### TO-DO ITEM
Copy all lines in the data that contain the string "blue".

Source records
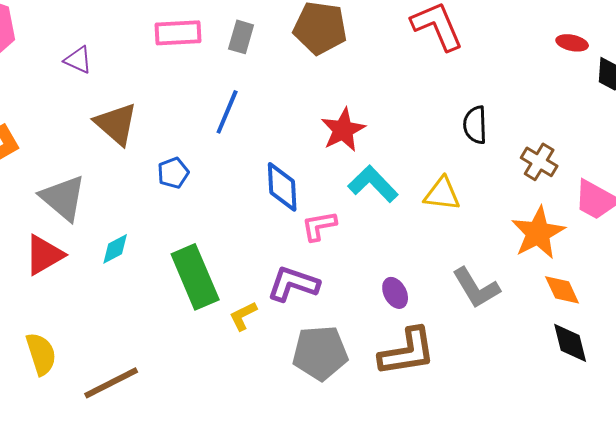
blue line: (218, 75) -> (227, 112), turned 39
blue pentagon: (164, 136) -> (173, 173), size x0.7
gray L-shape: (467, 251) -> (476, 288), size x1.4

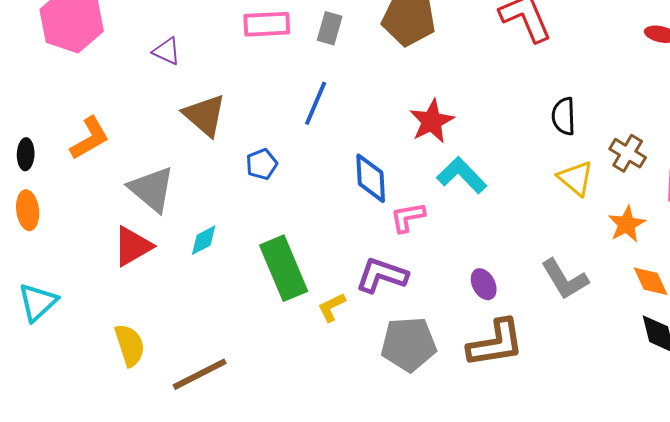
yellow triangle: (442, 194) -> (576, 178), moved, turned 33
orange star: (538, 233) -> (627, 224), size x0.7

### EXERCISE RESPONSE
blue line: (218, 75) -> (227, 112), turned 39
blue pentagon: (164, 136) -> (173, 173), size x0.7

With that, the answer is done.